> _Data section_

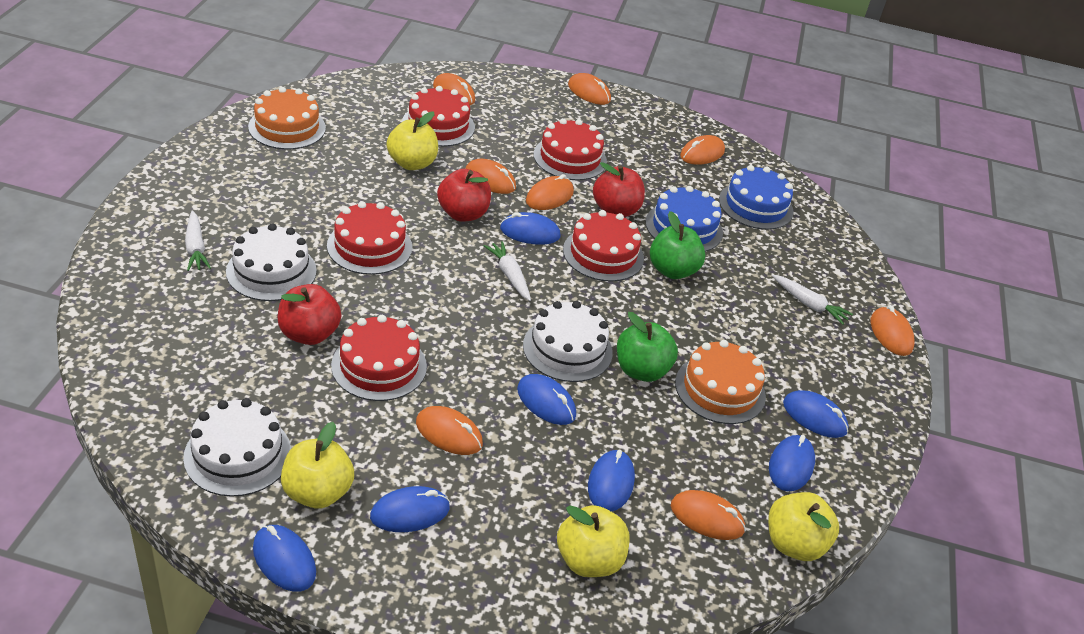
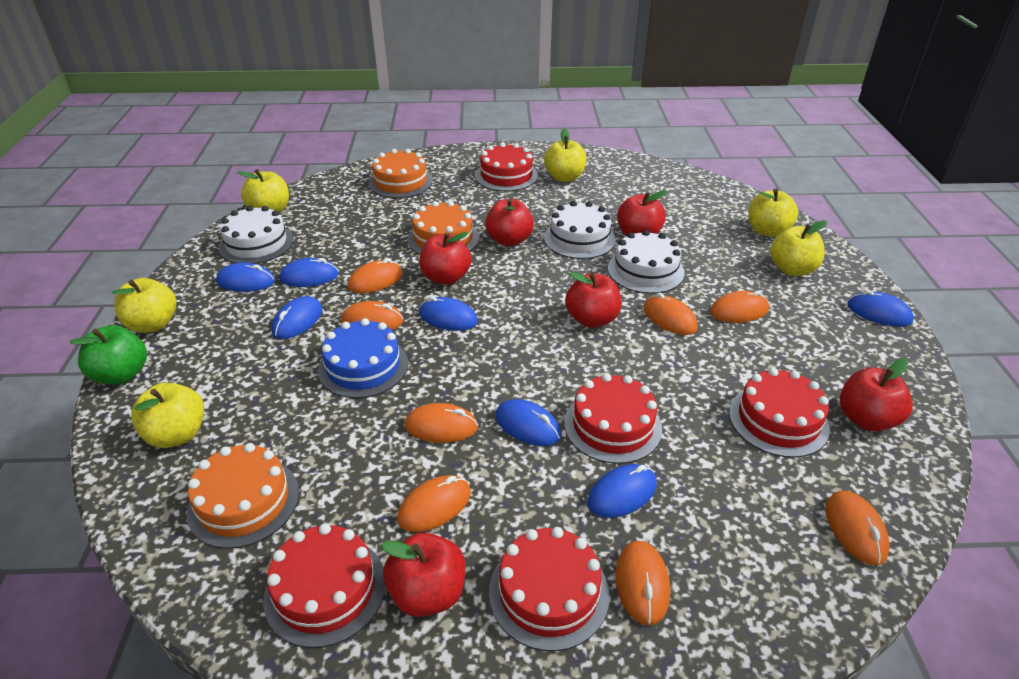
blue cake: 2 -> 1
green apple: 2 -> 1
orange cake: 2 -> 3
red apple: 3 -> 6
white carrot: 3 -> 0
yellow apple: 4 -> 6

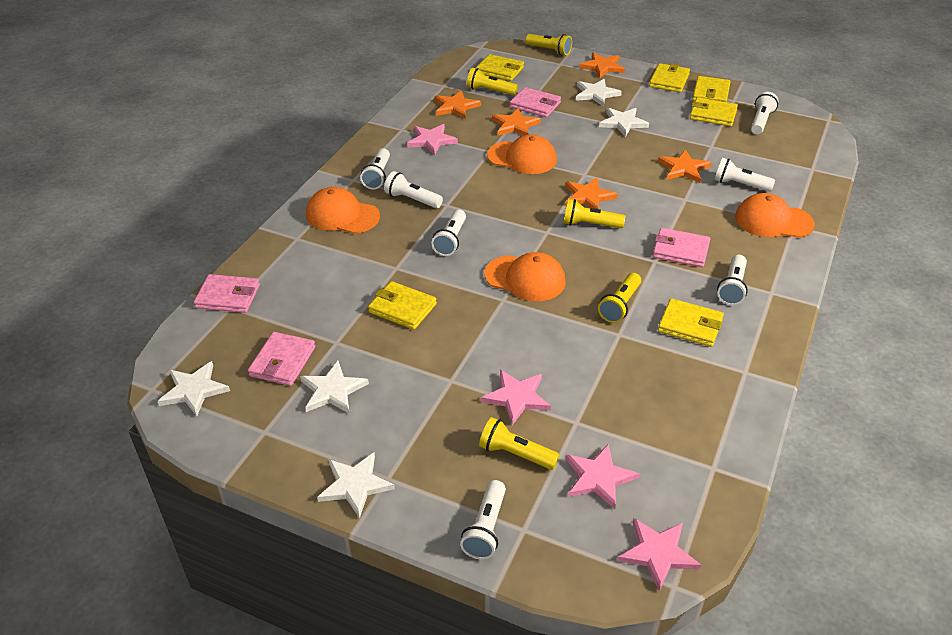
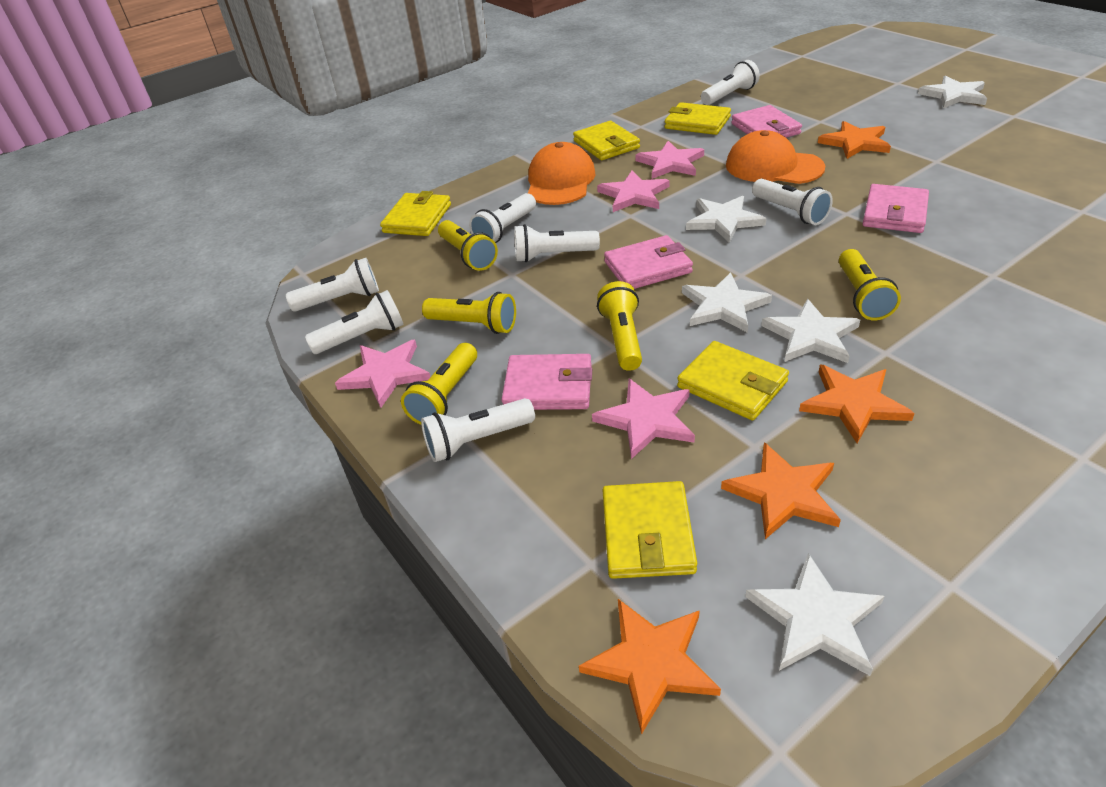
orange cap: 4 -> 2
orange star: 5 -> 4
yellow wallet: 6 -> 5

> _Work task_
Reproduce every line in the data that has the word "orange" in it.

> _Written reply_
orange cake: 2 -> 3
orange cap: 4 -> 2
orange star: 5 -> 4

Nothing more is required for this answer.